THE DATA.
►

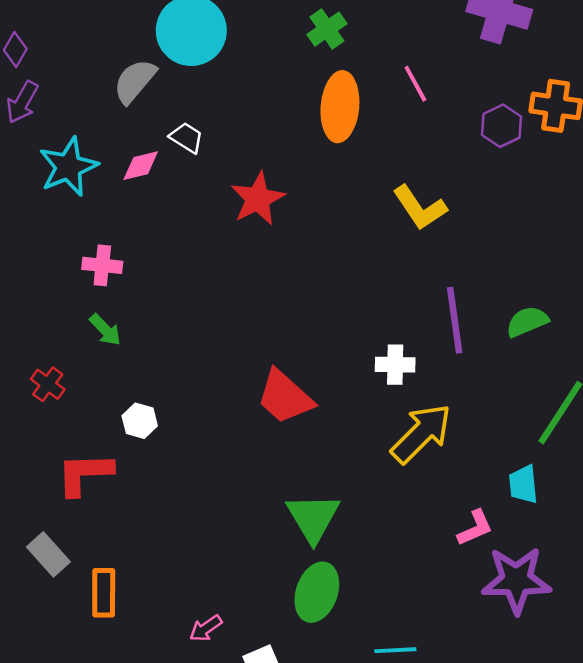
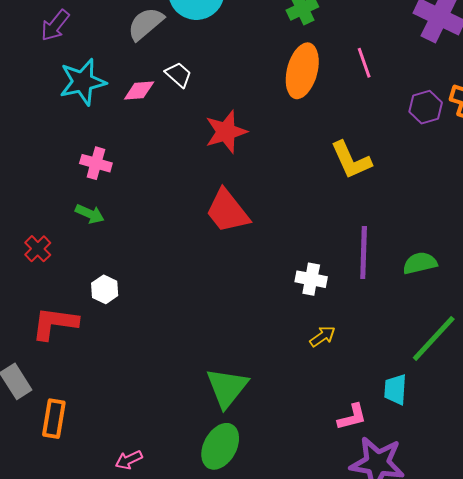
green arrow: (105, 330) -> (90, 214), turned -32
red trapezoid: (285, 397) -> (227, 211), moved
yellow arrow: (421, 433) -> (323, 336), size x0.5

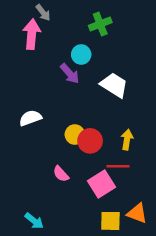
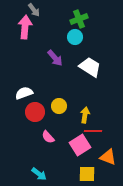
cyan circle: (81, 54) -> (75, 37), moved
yellow arrow: (127, 140) -> (85, 115), moved
red circle: (90, 141) -> (35, 112), moved
orange triangle: (137, 213) -> (108, 157), moved
cyan arrow: (34, 221) -> (39, 174), moved

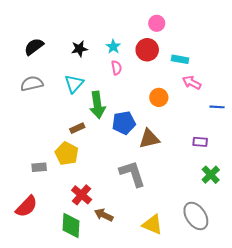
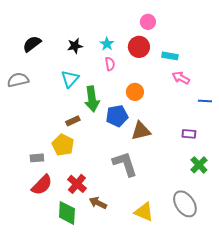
gray semicircle: (32, 84) -> (18, 80), moved
orange circle: (159, 97) -> (135, 92), moved
red semicircle: (26, 206) -> (42, 185), moved

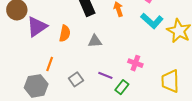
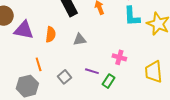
cyan L-shape: (152, 21) -> (132, 16), turned 50
purple triangle: (37, 27) -> (24, 30), turned 50
orange line: (50, 64) -> (39, 64), turned -32

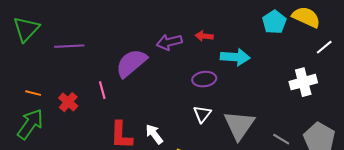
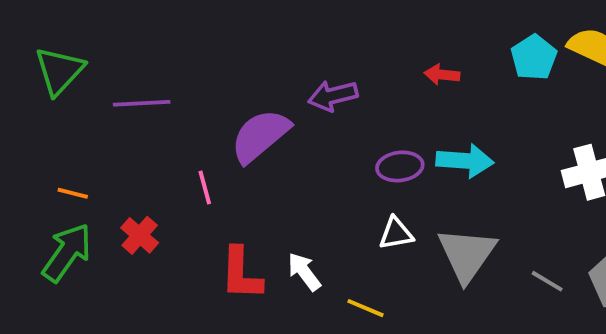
red arrow: (204, 36) -> (442, 75), moved
cyan arrow: (235, 57) -> (465, 161), moved
red cross: (68, 102) -> (140, 235), moved
white triangle: (202, 114) -> (396, 233), turned 42

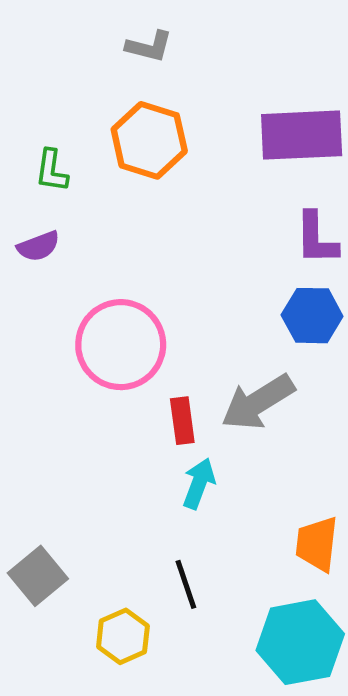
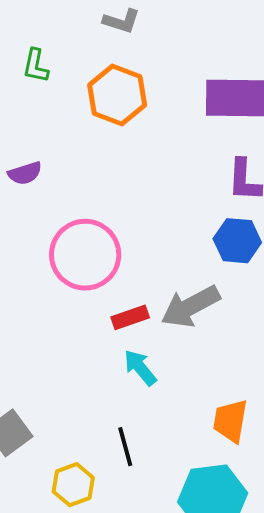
green L-shape: (52, 171) -> (36, 66), moved
red rectangle: (182, 421) -> (130, 317), turned 75
cyan arrow: (199, 483) -> (140, 368), turned -63

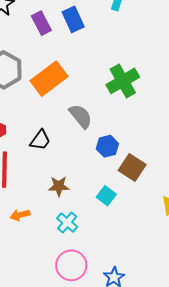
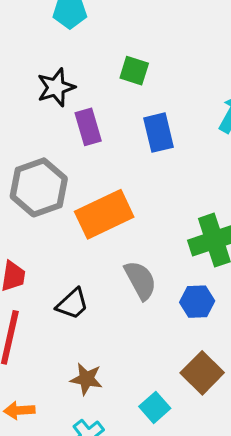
purple rectangle: (41, 23) -> (88, 127), moved
blue hexagon: (107, 146) -> (197, 302), moved

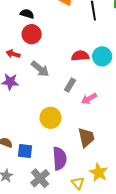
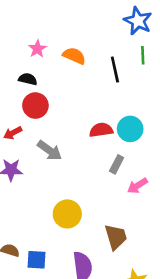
red arrow: (13, 54) -> (13, 133), turned -40
gray rectangle: (70, 85) -> (117, 164), moved
pink arrow: (89, 99) -> (137, 186), moved

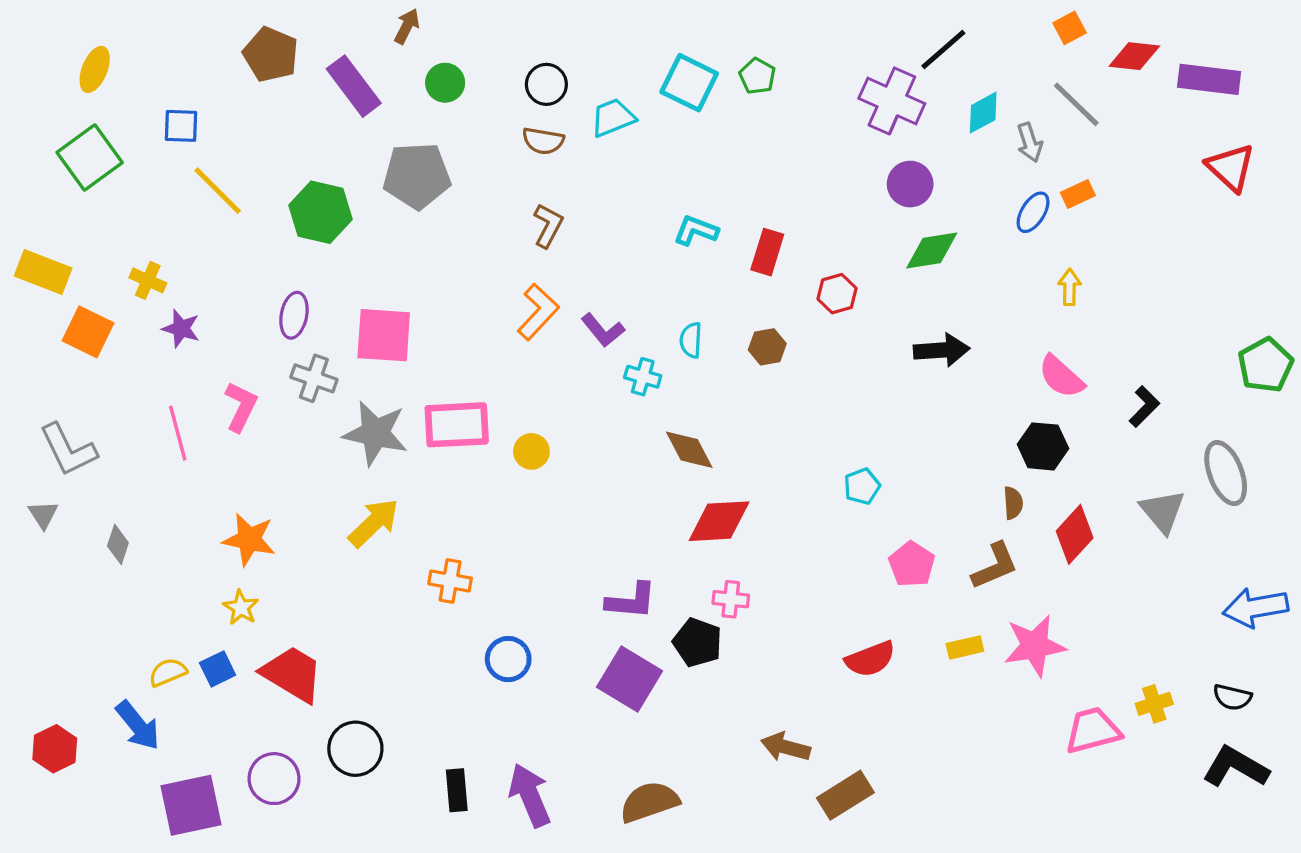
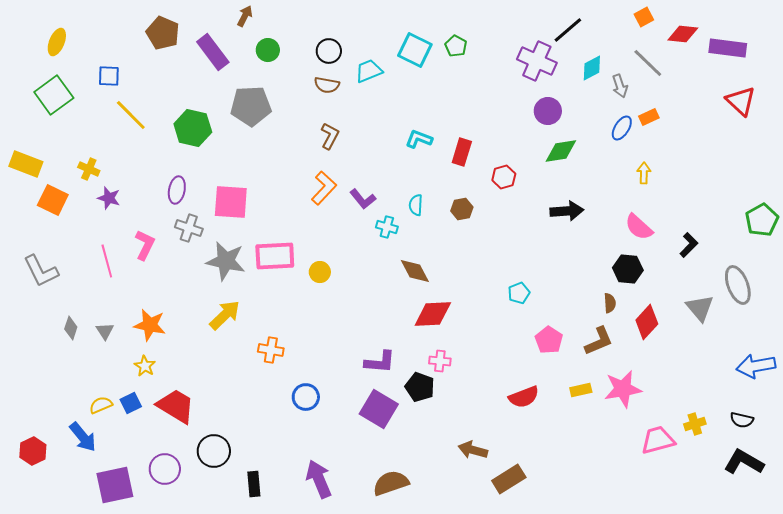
gray triangle: (43, 515) -> (105, 331), moved
black rectangle: (457, 790) -> (254, 484), moved

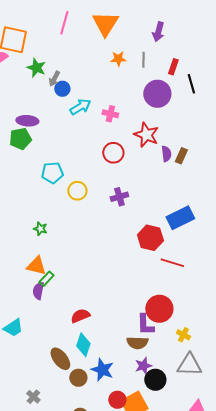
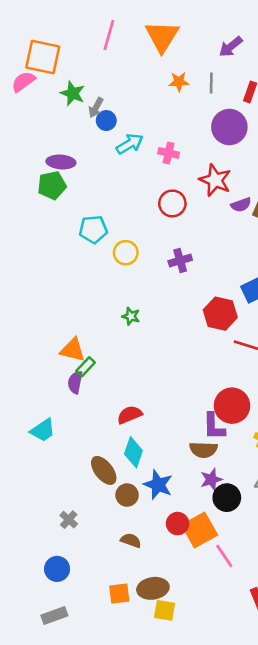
purple arrow: (158, 32) -> (231, 47), turned 36
purple semicircle: (166, 154) -> (241, 205), turned 77
green star: (40, 229) -> (131, 316), moved

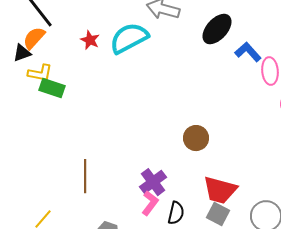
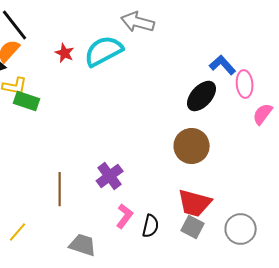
black ellipse: (217, 29) -> (202, 96), moved
brown circle: (196, 138) -> (192, 146), moved, size x1.4
purple cross: (153, 182) -> (110, 176), moved

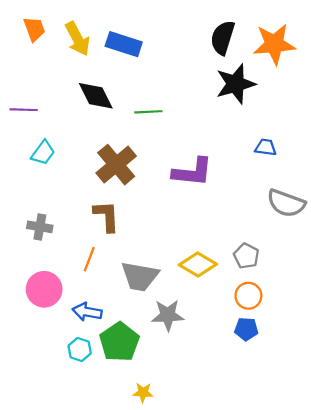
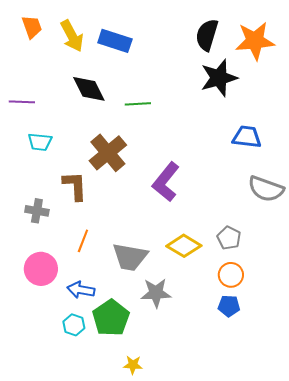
blue trapezoid: (266, 147) -> (247, 137), size x1.4
cyan trapezoid: (43, 153) -> (40, 142), turned 60
purple L-shape: (192, 172) -> (166, 182), moved, turned 123
brown L-shape: (106, 216) -> (75, 186), moved

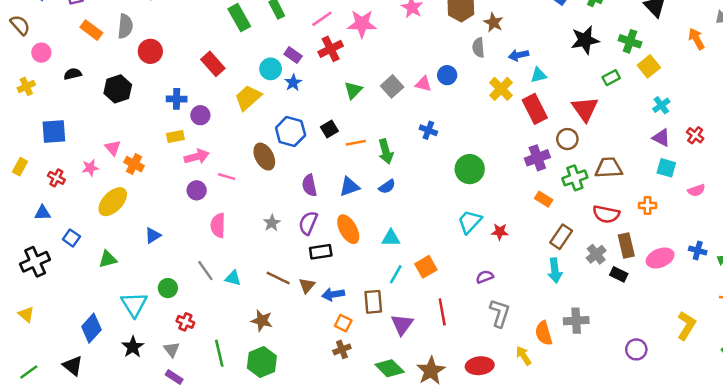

◄

Would you output the lines above from the line holding "red semicircle: (26, 206) -> (42, 185), moved" up to and including the line holding "purple rectangle: (41, 23)", exactly and only those, with no pictures?

PROBLEM SOLUTION.
red semicircle: (26, 206) -> (42, 185), moved

cyan L-shape: (152, 21) -> (132, 16), turned 50
purple triangle: (37, 27) -> (24, 30), turned 50
orange line: (50, 64) -> (39, 64), turned -32

red arrow: (204, 36) -> (442, 75), moved
cyan arrow: (235, 57) -> (465, 161), moved
red cross: (68, 102) -> (140, 235), moved
white triangle: (202, 114) -> (396, 233), turned 42

green L-shape: (52, 171) -> (36, 66), moved
red rectangle: (182, 421) -> (130, 317), turned 75
cyan arrow: (199, 483) -> (140, 368), turned -63

purple rectangle: (41, 23) -> (88, 127), moved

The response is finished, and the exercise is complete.